▸ Records to use:

════════════════════

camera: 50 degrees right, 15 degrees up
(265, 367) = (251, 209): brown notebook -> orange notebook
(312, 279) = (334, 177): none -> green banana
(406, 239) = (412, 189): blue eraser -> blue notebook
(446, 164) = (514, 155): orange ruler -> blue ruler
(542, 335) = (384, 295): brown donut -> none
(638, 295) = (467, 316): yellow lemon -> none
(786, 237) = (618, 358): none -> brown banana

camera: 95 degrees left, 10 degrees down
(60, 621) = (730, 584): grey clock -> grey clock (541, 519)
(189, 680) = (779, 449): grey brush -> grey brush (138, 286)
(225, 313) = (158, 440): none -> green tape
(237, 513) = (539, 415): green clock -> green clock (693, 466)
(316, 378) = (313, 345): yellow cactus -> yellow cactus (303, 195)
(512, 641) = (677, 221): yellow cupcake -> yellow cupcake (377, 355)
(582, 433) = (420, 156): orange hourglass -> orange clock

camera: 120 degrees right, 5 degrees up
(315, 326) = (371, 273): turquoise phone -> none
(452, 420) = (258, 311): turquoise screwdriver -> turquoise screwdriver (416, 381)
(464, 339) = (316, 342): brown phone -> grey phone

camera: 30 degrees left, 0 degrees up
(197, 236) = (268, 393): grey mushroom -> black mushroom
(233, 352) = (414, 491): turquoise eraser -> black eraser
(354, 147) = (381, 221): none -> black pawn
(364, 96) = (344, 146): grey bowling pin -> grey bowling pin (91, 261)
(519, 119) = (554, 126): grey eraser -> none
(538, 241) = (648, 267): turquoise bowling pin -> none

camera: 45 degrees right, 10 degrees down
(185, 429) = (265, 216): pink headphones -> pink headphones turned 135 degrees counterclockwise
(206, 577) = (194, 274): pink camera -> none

════════════════════

Start at the line containing "(464, 339) = (316, 342): brown" and print each line exactly until the listing ends, keeping the final line too.

(464, 339) = (316, 342): brown phone -> grey phone

camera: 30 degrees left, 0 degrees up
(197, 236) = (268, 393): grey mushroom -> black mushroom
(233, 352) = (414, 491): turquoise eraser -> black eraser
(354, 147) = (381, 221): none -> black pawn
(364, 96) = (344, 146): grey bowling pin -> grey bowling pin (91, 261)
(519, 119) = (554, 126): grey eraser -> none
(538, 241) = (648, 267): turquoise bowling pin -> none

camera: 45 degrees right, 10 degrees down
(185, 429) = (265, 216): pink headphones -> pink headphones turned 135 degrees counterclockwise
(206, 577) = (194, 274): pink camera -> none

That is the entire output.